## TASK GOAL
In the records below, count every line that includes the word "first". Provide the total alone.

**** RECORD EXCERPTS

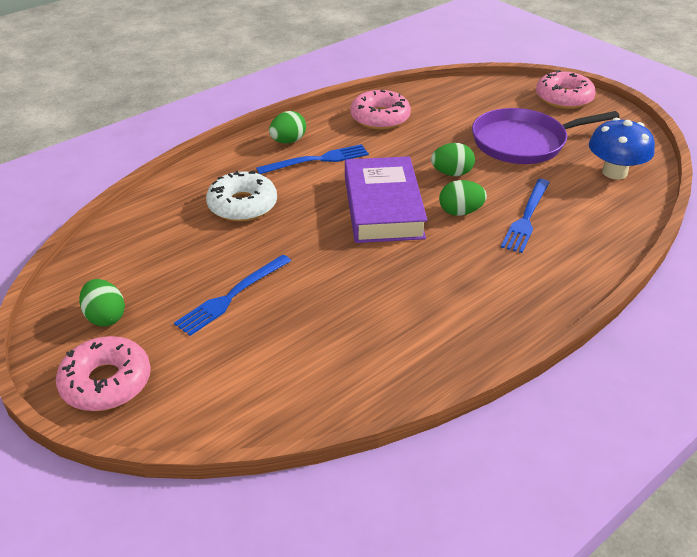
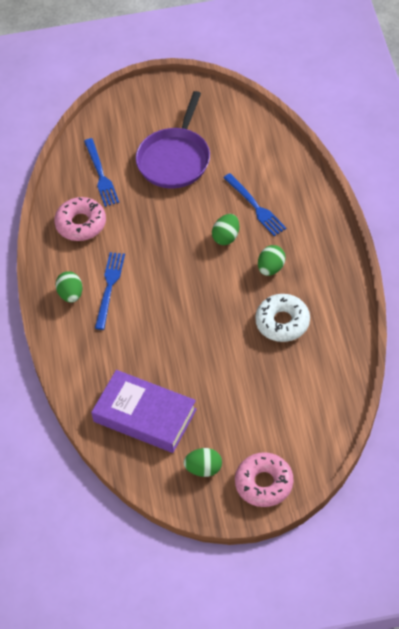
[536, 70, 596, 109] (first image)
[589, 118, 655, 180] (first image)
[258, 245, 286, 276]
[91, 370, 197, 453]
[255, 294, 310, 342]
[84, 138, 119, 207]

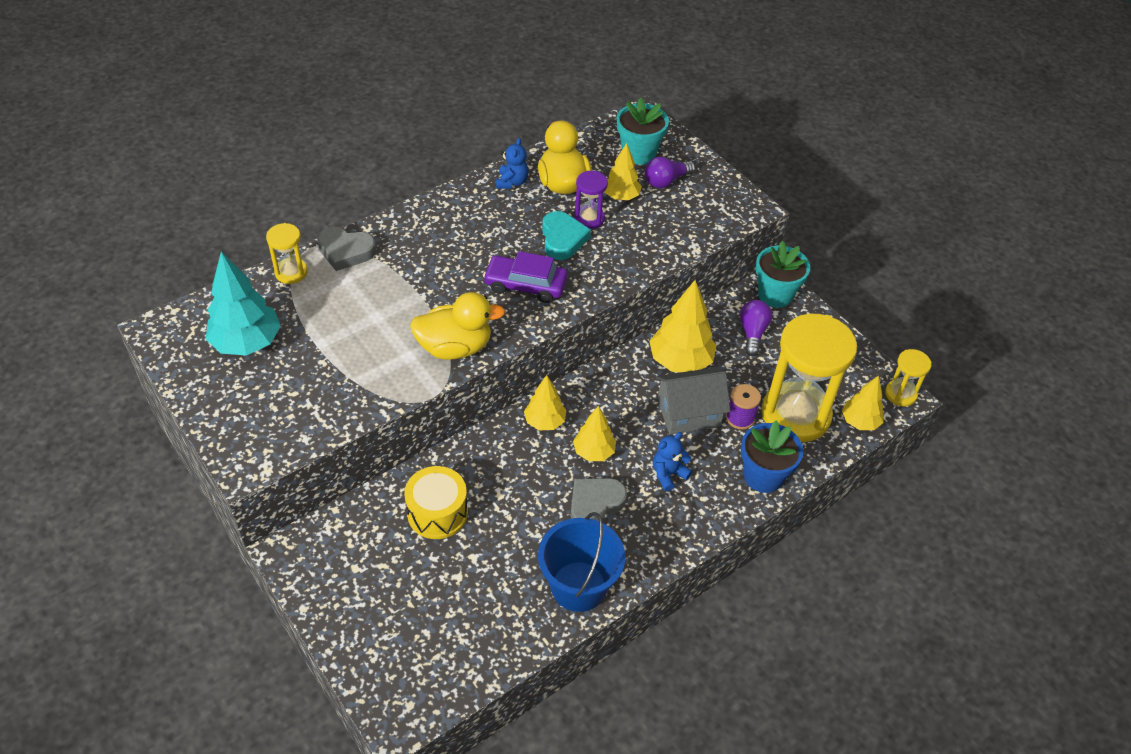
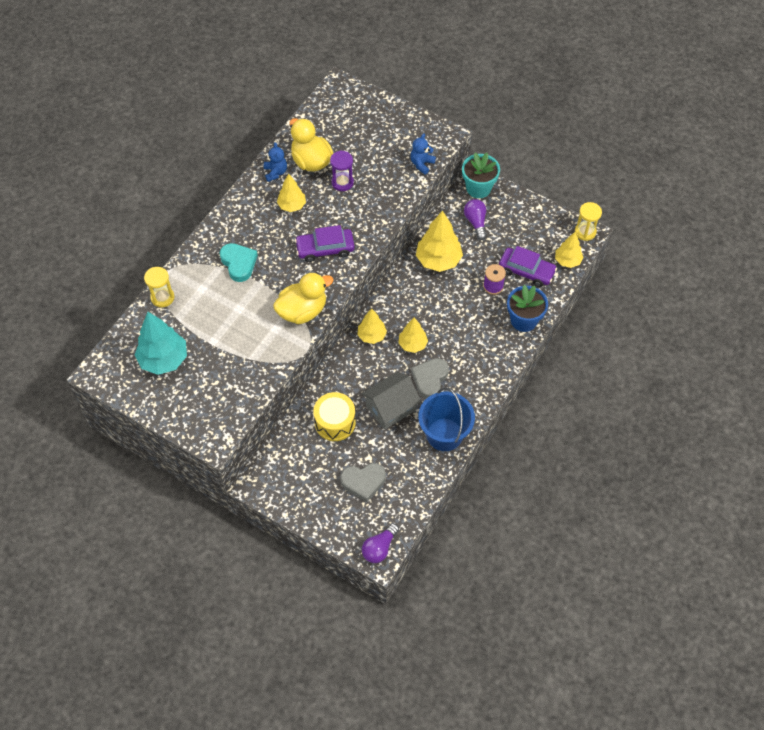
[617, 98, 669, 165] (first image)
[277, 173, 306, 212]
[362, 523, 399, 563]
[220, 243, 258, 282]
[340, 463, 386, 502]
[499, 246, 557, 287]
[361, 372, 421, 430]
[410, 134, 436, 175]

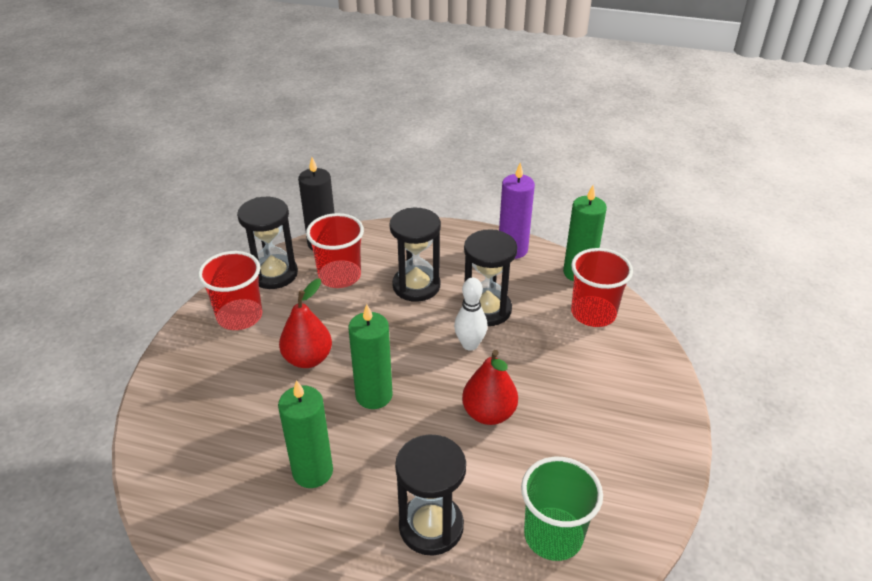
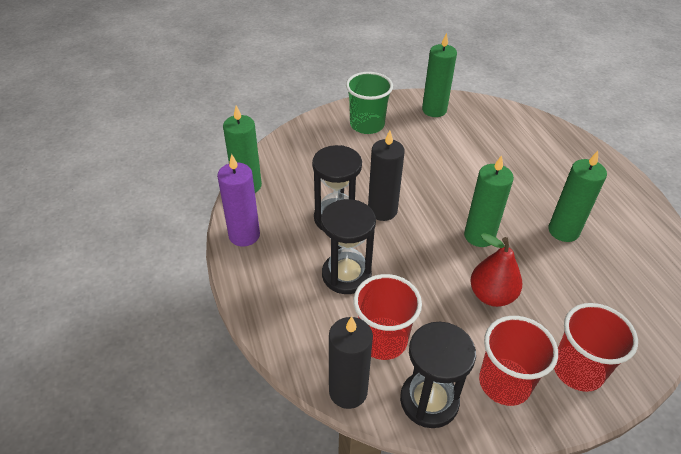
[554, 303, 638, 392]
[368, 130, 405, 221]
[462, 350, 518, 425] (first image)
[395, 435, 466, 555] (first image)
[346, 72, 393, 134]
[422, 33, 457, 117]

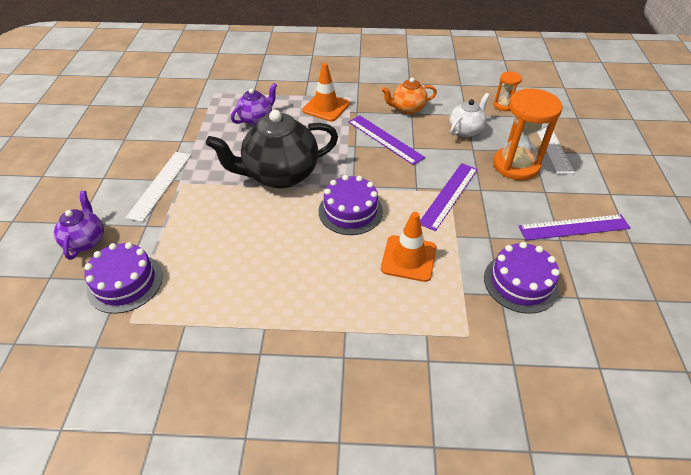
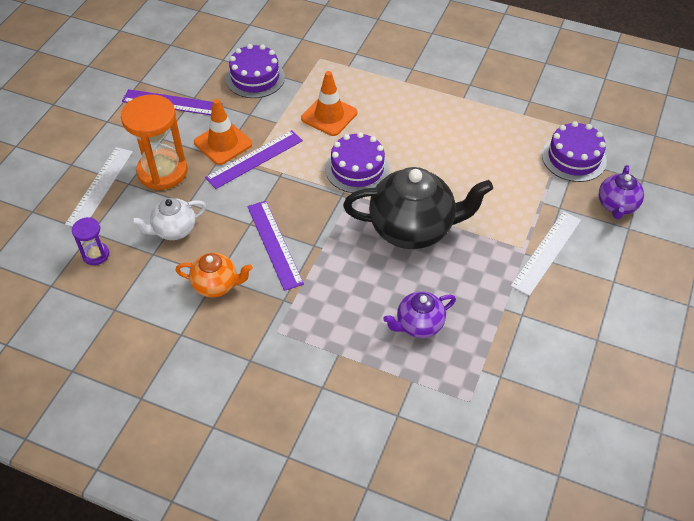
[194, 99, 252, 165]
[72, 217, 109, 265]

********

## ANSWER FOR THE TASK
5